* _About this task_: Going through the listing below, work out how many lines include "purple" and give that number by itself.

* _Data to use_:
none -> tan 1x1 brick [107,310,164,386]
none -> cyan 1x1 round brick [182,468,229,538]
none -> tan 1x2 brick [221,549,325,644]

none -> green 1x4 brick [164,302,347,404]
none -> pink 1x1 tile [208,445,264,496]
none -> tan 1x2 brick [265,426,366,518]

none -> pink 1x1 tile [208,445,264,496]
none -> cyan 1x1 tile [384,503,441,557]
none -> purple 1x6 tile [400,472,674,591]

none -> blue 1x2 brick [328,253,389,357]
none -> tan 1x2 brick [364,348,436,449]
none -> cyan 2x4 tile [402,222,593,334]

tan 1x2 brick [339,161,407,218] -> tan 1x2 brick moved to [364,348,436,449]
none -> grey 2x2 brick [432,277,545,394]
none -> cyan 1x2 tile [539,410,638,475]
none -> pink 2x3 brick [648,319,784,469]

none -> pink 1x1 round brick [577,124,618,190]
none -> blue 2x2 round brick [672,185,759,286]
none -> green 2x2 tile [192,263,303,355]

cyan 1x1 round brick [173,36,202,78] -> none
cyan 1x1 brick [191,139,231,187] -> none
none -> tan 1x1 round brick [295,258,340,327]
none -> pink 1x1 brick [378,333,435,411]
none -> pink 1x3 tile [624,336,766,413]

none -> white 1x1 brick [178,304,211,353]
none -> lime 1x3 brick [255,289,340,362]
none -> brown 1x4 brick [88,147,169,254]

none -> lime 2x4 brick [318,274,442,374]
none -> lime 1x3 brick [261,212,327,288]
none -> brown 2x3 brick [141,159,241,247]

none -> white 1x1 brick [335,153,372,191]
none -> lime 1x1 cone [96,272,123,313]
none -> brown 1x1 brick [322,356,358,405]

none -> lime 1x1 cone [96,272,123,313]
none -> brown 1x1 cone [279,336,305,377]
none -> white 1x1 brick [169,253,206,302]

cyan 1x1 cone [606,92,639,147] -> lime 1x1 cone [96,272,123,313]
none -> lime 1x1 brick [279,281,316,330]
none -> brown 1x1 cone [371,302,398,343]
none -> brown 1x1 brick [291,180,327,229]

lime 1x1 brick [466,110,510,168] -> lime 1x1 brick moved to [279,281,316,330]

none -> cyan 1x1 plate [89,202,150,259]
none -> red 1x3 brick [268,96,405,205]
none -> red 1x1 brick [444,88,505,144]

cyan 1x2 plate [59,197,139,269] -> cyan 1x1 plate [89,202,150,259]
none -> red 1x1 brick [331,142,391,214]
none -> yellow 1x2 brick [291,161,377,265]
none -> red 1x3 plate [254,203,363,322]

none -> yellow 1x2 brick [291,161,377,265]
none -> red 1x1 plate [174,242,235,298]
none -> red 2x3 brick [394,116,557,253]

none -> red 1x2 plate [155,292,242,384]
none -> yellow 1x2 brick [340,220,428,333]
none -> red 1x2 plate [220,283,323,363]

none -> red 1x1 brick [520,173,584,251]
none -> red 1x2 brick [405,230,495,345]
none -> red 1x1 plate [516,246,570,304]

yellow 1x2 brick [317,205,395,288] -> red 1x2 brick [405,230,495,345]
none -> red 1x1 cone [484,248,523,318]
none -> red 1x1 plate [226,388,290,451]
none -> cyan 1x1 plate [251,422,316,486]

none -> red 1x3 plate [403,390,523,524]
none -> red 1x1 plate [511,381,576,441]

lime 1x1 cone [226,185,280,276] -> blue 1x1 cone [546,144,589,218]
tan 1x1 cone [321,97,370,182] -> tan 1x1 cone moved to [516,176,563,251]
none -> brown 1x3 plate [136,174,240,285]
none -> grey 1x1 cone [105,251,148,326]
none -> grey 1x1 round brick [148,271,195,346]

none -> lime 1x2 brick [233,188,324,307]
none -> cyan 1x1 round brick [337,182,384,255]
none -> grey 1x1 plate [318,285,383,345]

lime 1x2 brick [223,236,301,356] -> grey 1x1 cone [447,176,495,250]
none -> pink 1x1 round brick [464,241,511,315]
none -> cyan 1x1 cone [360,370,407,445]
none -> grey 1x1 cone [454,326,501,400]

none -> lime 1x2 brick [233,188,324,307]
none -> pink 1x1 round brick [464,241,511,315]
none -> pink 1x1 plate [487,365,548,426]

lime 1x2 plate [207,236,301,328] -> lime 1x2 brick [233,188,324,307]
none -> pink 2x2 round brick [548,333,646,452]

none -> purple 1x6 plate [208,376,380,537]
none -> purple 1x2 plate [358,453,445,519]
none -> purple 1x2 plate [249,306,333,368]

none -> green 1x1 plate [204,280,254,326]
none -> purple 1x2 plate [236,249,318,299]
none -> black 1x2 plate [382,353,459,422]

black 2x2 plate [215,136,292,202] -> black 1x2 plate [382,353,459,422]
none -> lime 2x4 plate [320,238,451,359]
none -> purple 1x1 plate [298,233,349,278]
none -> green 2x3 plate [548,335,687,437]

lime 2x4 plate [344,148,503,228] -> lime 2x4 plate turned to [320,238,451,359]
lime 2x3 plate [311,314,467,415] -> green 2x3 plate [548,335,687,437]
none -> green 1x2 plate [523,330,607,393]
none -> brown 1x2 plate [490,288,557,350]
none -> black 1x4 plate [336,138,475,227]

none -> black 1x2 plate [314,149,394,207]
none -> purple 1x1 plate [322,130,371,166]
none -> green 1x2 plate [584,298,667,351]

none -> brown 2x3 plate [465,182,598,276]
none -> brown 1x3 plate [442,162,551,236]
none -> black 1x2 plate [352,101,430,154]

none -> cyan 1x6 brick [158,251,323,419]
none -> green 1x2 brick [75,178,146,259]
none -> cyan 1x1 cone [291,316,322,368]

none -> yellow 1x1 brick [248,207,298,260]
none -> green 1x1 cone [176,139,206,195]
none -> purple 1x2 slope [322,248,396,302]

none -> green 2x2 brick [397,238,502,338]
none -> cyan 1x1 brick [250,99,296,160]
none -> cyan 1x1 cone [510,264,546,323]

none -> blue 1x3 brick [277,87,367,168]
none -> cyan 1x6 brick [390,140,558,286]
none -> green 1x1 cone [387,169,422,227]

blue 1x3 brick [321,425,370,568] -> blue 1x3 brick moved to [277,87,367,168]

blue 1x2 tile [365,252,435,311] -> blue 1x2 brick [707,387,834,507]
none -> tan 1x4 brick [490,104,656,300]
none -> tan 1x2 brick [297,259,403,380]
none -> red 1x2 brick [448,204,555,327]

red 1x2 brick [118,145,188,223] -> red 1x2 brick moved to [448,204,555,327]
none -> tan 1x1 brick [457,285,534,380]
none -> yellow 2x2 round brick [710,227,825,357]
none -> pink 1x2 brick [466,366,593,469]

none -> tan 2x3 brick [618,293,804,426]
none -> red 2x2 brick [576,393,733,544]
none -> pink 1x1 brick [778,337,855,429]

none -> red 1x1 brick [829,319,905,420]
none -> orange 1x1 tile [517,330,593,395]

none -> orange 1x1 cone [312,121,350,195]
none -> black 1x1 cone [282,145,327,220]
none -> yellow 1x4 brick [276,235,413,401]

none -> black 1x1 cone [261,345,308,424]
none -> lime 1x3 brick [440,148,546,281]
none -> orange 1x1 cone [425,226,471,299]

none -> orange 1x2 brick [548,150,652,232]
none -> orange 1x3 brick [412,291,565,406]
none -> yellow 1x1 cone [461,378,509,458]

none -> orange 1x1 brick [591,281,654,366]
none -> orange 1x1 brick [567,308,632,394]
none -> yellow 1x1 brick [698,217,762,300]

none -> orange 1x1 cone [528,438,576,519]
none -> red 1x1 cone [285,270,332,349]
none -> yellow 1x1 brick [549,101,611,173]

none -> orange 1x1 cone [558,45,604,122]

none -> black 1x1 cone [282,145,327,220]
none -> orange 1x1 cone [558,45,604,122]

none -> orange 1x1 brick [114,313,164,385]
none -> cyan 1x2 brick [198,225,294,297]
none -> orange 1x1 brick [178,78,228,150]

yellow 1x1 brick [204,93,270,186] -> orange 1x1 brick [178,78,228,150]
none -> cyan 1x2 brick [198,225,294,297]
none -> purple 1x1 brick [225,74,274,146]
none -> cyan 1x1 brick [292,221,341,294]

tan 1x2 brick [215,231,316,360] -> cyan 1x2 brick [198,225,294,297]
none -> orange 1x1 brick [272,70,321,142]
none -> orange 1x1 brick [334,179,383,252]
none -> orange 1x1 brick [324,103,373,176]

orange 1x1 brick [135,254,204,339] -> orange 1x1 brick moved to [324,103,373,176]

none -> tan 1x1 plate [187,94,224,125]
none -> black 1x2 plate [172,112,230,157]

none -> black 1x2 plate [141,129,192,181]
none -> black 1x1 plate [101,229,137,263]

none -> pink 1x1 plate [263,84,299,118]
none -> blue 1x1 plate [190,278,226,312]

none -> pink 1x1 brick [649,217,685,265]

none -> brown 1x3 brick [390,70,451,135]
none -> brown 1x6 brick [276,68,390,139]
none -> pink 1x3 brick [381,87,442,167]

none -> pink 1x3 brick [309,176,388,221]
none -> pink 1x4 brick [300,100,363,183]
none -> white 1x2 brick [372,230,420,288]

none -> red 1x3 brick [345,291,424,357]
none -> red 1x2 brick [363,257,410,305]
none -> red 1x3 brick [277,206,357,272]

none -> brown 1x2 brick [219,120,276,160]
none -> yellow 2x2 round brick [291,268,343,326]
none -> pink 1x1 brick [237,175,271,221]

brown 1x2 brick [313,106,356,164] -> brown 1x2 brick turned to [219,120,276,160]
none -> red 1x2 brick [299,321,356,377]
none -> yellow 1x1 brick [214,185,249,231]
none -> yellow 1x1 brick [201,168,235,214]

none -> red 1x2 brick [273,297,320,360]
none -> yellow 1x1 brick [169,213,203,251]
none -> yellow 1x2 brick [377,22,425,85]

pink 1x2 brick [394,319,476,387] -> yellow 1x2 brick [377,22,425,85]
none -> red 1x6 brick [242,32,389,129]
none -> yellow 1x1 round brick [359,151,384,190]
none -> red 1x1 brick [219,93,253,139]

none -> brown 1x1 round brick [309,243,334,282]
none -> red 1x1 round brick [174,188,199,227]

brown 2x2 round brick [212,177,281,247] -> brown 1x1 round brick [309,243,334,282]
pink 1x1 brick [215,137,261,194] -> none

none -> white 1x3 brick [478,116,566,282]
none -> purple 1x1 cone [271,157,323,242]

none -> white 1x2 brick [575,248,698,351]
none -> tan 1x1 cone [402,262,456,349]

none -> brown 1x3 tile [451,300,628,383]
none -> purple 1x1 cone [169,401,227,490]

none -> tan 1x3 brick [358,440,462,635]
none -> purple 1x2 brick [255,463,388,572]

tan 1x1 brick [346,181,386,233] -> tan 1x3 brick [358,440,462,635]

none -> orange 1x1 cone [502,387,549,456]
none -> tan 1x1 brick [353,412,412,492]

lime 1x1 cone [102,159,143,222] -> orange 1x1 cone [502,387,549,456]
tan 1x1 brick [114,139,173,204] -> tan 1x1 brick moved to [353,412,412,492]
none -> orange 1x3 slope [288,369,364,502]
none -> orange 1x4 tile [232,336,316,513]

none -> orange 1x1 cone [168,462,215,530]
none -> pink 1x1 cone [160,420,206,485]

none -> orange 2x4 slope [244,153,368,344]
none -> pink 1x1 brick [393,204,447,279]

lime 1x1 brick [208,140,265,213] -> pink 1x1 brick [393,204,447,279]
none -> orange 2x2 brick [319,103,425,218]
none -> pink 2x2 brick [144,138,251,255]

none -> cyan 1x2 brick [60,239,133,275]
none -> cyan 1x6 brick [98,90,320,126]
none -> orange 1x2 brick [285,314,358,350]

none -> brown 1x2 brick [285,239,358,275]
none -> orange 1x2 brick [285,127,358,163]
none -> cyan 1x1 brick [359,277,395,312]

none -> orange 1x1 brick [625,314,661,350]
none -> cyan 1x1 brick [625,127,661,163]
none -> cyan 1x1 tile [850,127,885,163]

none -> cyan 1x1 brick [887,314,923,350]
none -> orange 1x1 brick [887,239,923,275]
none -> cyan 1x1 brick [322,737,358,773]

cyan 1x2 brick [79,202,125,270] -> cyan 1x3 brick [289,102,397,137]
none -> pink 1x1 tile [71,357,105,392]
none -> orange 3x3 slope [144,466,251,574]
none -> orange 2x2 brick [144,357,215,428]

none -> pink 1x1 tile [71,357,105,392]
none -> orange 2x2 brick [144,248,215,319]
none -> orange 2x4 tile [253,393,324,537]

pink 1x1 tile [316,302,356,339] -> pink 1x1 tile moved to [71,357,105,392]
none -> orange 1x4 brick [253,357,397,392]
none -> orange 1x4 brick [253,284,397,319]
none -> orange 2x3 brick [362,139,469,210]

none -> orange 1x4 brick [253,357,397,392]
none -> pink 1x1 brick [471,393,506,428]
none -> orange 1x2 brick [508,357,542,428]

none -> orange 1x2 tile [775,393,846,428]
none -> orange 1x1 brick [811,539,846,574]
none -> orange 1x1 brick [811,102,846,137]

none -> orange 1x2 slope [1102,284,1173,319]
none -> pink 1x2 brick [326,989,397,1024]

* _Output of the exercise_: 12